[Structured diff data]

┌──

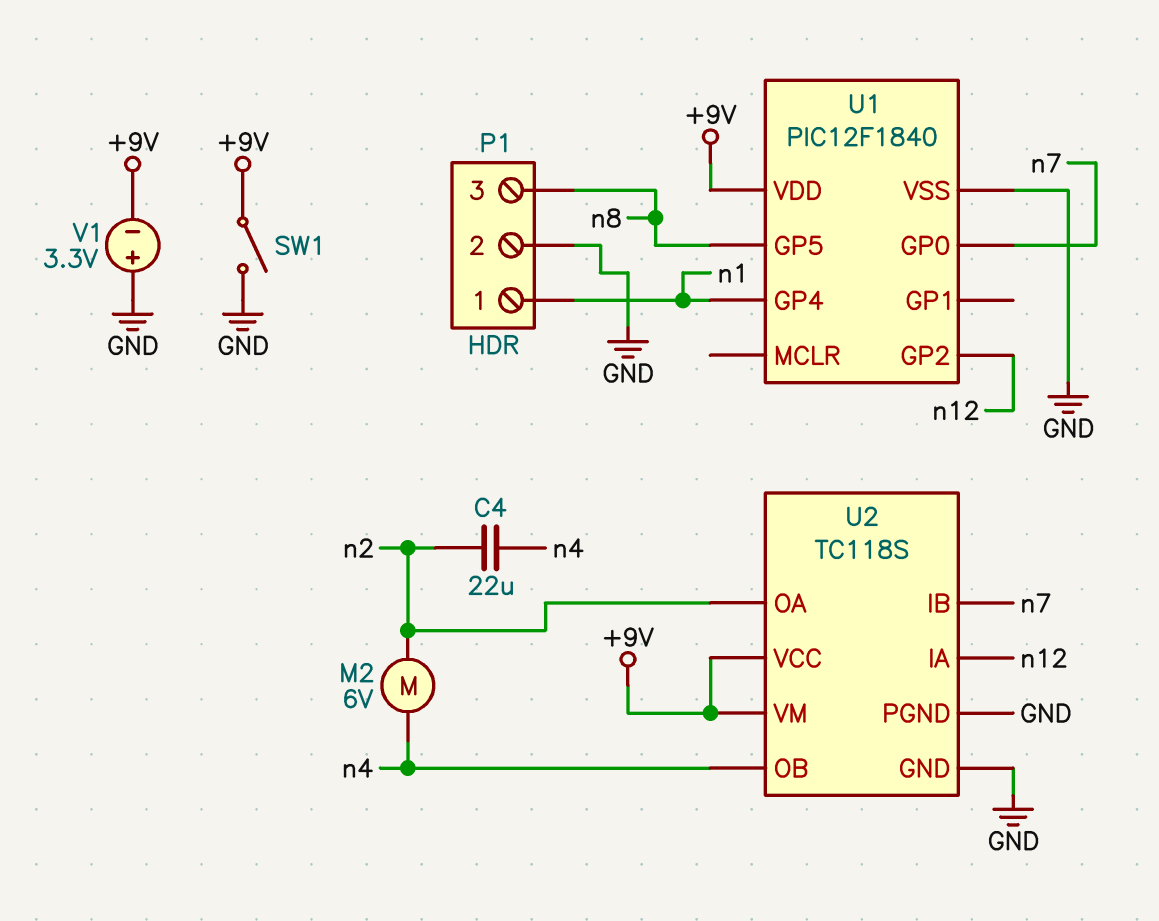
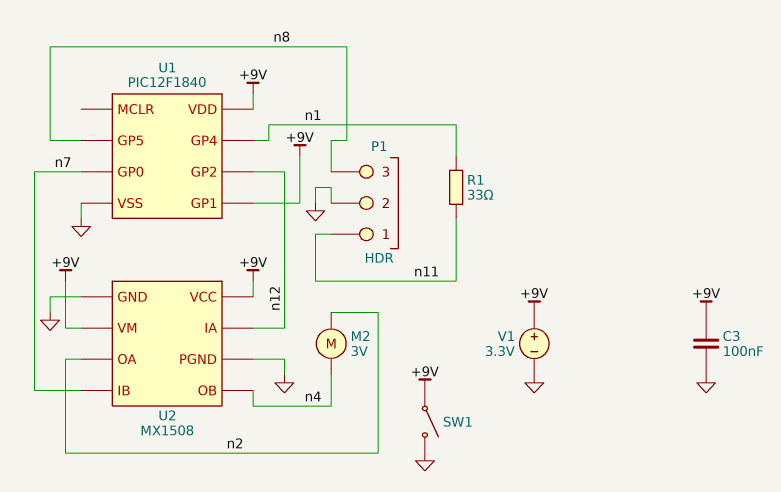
C3: none -> 100nF (+9V, GND)
C4: 22uF (n2, n4) -> none
M2: motor 6V (n2, n4) -> motor 3V (n2, n4)
P1 pin 1: n1 -> n11
R1: none -> 33 (n1, n11)
U1 pin GP1: none -> +9V
U2: TC118S -> MX1508
V1: 3.3V (plus GND, minus +9V) -> 3.3V (plus +9V, minus GND)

└──

From the line that holds "R1: none -> 33 (n1, n11)" to the last line of the records above, print each line exactly. Add nothing else.

R1: none -> 33 (n1, n11)
U1 pin GP1: none -> +9V
U2: TC118S -> MX1508
V1: 3.3V (plus GND, minus +9V) -> 3.3V (plus +9V, minus GND)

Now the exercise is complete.